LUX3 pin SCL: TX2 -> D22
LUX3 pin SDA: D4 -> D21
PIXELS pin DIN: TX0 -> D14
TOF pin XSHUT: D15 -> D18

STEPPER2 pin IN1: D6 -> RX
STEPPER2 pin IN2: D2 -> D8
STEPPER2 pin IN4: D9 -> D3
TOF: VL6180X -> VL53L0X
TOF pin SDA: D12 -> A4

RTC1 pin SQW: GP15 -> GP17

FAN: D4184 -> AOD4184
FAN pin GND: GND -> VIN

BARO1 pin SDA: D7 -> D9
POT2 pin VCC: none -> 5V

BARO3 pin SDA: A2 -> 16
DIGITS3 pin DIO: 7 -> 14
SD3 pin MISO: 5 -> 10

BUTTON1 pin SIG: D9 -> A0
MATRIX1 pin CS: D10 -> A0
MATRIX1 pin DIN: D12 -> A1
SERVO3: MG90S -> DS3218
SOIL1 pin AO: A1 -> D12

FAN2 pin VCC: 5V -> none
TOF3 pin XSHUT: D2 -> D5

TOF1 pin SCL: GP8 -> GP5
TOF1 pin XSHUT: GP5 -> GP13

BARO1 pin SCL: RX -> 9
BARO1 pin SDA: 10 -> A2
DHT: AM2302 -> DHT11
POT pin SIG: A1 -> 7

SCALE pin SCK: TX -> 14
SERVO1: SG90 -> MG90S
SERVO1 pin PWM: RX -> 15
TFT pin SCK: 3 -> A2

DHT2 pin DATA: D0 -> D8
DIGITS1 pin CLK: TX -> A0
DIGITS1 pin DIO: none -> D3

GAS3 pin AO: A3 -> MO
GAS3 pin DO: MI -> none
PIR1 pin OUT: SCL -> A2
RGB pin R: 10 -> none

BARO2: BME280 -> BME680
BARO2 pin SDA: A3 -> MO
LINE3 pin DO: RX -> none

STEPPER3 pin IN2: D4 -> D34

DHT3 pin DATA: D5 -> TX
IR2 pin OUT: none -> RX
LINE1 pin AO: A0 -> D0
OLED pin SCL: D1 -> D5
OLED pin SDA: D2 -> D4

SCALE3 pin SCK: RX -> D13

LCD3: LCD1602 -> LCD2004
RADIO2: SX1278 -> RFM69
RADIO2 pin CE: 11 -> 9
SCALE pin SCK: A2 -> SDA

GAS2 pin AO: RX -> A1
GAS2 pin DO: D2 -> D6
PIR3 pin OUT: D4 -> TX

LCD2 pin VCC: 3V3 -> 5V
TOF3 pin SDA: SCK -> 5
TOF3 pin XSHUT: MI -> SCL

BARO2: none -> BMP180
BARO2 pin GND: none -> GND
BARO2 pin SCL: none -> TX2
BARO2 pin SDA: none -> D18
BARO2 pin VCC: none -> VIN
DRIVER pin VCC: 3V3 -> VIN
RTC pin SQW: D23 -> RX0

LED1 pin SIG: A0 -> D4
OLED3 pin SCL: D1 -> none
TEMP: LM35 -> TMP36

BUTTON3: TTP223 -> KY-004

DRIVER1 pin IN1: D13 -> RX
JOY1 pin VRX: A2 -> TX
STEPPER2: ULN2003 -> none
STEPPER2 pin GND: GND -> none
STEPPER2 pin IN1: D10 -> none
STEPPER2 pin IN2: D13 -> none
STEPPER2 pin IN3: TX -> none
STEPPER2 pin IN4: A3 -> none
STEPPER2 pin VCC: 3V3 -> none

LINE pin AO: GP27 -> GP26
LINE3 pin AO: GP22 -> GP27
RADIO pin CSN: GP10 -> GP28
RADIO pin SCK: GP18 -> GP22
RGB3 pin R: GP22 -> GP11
■ ■ ■ ■ ■
▸ Your goal: Every entry in the listing should be retyped exactly.

▸ Response:
LUX3 pin SCL: TX2 -> D22
LUX3 pin SDA: D4 -> D21
PIXELS pin DIN: TX0 -> D14
TOF pin XSHUT: D15 -> D18

STEPPER2 pin IN1: D6 -> RX
STEPPER2 pin IN2: D2 -> D8
STEPPER2 pin IN4: D9 -> D3
TOF: VL6180X -> VL53L0X
TOF pin SDA: D12 -> A4

RTC1 pin SQW: GP15 -> GP17

FAN: D4184 -> AOD4184
FAN pin GND: GND -> VIN

BARO1 pin SDA: D7 -> D9
POT2 pin VCC: none -> 5V

BARO3 pin SDA: A2 -> 16
DIGITS3 pin DIO: 7 -> 14
SD3 pin MISO: 5 -> 10

BUTTON1 pin SIG: D9 -> A0
MATRIX1 pin CS: D10 -> A0
MATRIX1 pin DIN: D12 -> A1
SERVO3: MG90S -> DS3218
SOIL1 pin AO: A1 -> D12

FAN2 pin VCC: 5V -> none
TOF3 pin XSHUT: D2 -> D5

TOF1 pin SCL: GP8 -> GP5
TOF1 pin XSHUT: GP5 -> GP13

BARO1 pin SCL: RX -> 9
BARO1 pin SDA: 10 -> A2
DHT: AM2302 -> DHT11
POT pin SIG: A1 -> 7

SCALE pin SCK: TX -> 14
SERVO1: SG90 -> MG90S
SERVO1 pin PWM: RX -> 15
TFT pin SCK: 3 -> A2

DHT2 pin DATA: D0 -> D8
DIGITS1 pin CLK: TX -> A0
DIGITS1 pin DIO: none -> D3

GAS3 pin AO: A3 -> MO
GAS3 pin DO: MI -> none
PIR1 pin OUT: SCL -> A2
RGB pin R: 10 -> none

BARO2: BME280 -> BME680
BARO2 pin SDA: A3 -> MO
LINE3 pin DO: RX -> none

STEPPER3 pin IN2: D4 -> D34

DHT3 pin DATA: D5 -> TX
IR2 pin OUT: none -> RX
LINE1 pin AO: A0 -> D0
OLED pin SCL: D1 -> D5
OLED pin SDA: D2 -> D4

SCALE3 pin SCK: RX -> D13

LCD3: LCD1602 -> LCD2004
RADIO2: SX1278 -> RFM69
RADIO2 pin CE: 11 -> 9
SCALE pin SCK: A2 -> SDA

GAS2 pin AO: RX -> A1
GAS2 pin DO: D2 -> D6
PIR3 pin OUT: D4 -> TX

LCD2 pin VCC: 3V3 -> 5V
TOF3 pin SDA: SCK -> 5
TOF3 pin XSHUT: MI -> SCL

BARO2: none -> BMP180
BARO2 pin GND: none -> GND
BARO2 pin SCL: none -> TX2
BARO2 pin SDA: none -> D18
BARO2 pin VCC: none -> VIN
DRIVER pin VCC: 3V3 -> VIN
RTC pin SQW: D23 -> RX0

LED1 pin SIG: A0 -> D4
OLED3 pin SCL: D1 -> none
TEMP: LM35 -> TMP36

BUTTON3: TTP223 -> KY-004

DRIVER1 pin IN1: D13 -> RX
JOY1 pin VRX: A2 -> TX
STEPPER2: ULN2003 -> none
STEPPER2 pin GND: GND -> none
STEPPER2 pin IN1: D10 -> none
STEPPER2 pin IN2: D13 -> none
STEPPER2 pin IN3: TX -> none
STEPPER2 pin IN4: A3 -> none
STEPPER2 pin VCC: 3V3 -> none

LINE pin AO: GP27 -> GP26
LINE3 pin AO: GP22 -> GP27
RADIO pin CSN: GP10 -> GP28
RADIO pin SCK: GP18 -> GP22
RGB3 pin R: GP22 -> GP11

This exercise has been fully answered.